Exercise requirements | Format the lines below as a Markdown table with two columns, Row and Line, giving each line a row number and omitting any blank lines. Leave the pictures out of the answer.

Data items
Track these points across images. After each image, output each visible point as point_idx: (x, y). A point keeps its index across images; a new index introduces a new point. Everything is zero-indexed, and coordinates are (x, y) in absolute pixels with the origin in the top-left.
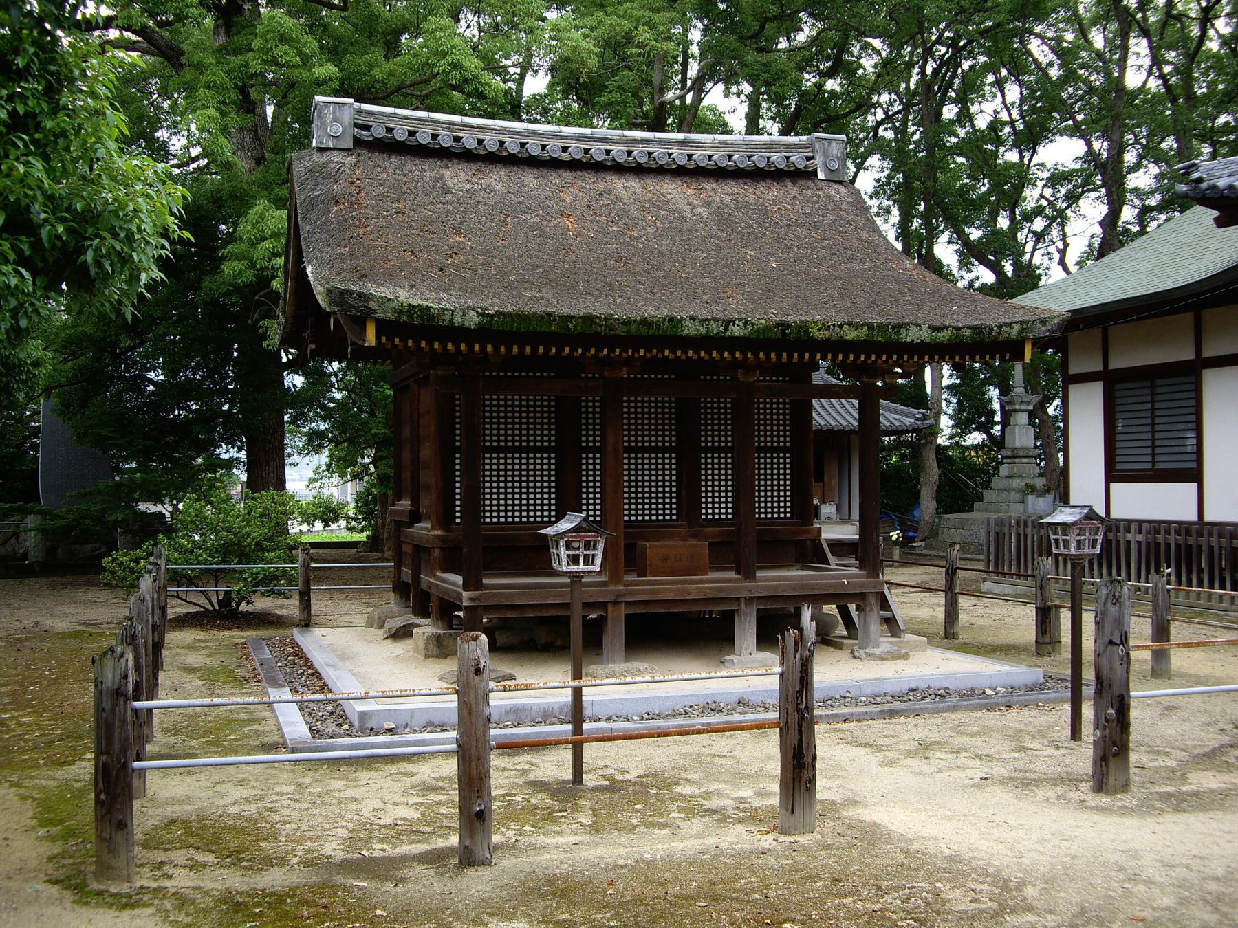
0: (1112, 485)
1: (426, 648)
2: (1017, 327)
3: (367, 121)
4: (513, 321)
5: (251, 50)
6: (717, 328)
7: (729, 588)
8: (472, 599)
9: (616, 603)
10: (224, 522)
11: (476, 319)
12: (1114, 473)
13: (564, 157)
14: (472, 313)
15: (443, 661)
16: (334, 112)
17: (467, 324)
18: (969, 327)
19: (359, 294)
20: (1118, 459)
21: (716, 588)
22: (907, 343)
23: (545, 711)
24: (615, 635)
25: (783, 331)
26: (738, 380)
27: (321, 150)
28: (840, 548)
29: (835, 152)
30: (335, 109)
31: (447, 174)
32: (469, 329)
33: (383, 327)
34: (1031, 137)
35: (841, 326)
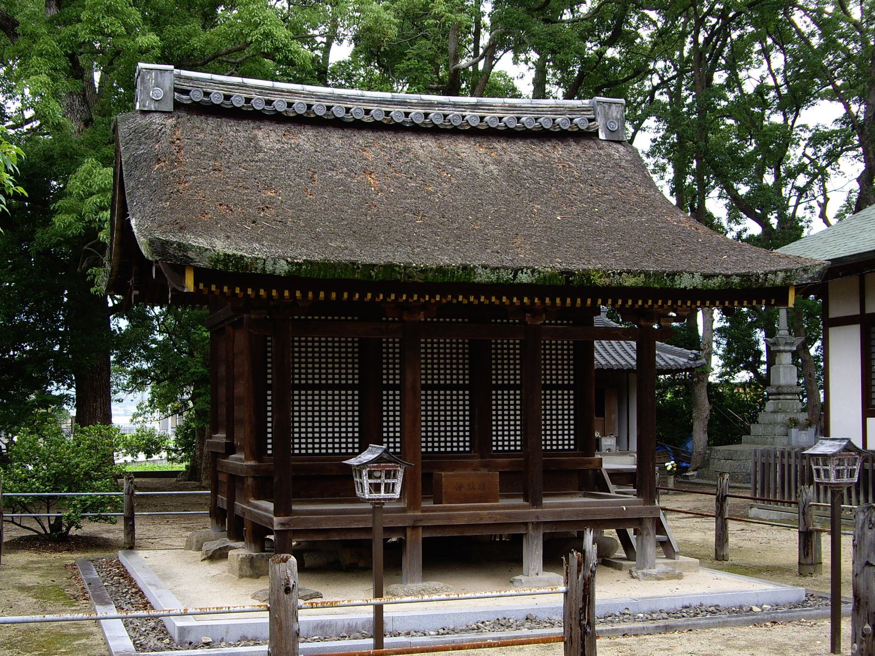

Output for this task |
| Row | Line |
|---|---|
| 1 | Track these points across images. After each image, output each visible point as point_idx: (x, y). A point keeps its index across images; a new index introduces a new point. Everything is zero-indexed, and coordinates are (x, y) in absolute pixels with the origin in the top-left. |
| 2 | 0: (1112, 485) |
| 3 | 1: (426, 648) |
| 4 | 2: (1017, 327) |
| 5 | 3: (367, 121) |
| 6 | 4: (513, 321) |
| 7 | 5: (251, 50) |
| 8 | 6: (717, 328) |
| 9 | 7: (729, 588) |
| 10 | 8: (472, 599) |
| 11 | 9: (616, 603) |
| 12 | 10: (224, 522) |
| 13 | 11: (476, 319) |
| 14 | 12: (1114, 473) |
| 15 | 13: (564, 157) |
| 16 | 14: (472, 313) |
| 17 | 15: (443, 661) |
| 18 | 16: (334, 112) |
| 19 | 17: (467, 324) |
| 20 | 18: (969, 327) |
| 21 | 19: (359, 294) |
| 22 | 20: (1118, 459) |
| 23 | 21: (716, 588) |
| 24 | 22: (907, 343) |
| 25 | 23: (545, 711) |
| 26 | 24: (615, 635) |
| 27 | 25: (783, 331) |
| 28 | 26: (738, 380) |
| 29 | 27: (321, 150) |
| 30 | 28: (840, 548) |
| 31 | 29: (835, 152) |
| 32 | 30: (335, 109) |
| 33 | 31: (447, 174) |
| 34 | 32: (469, 329) |
| 35 | 33: (383, 327) |
| 36 | 34: (1031, 137) |
| 37 | 35: (841, 326) |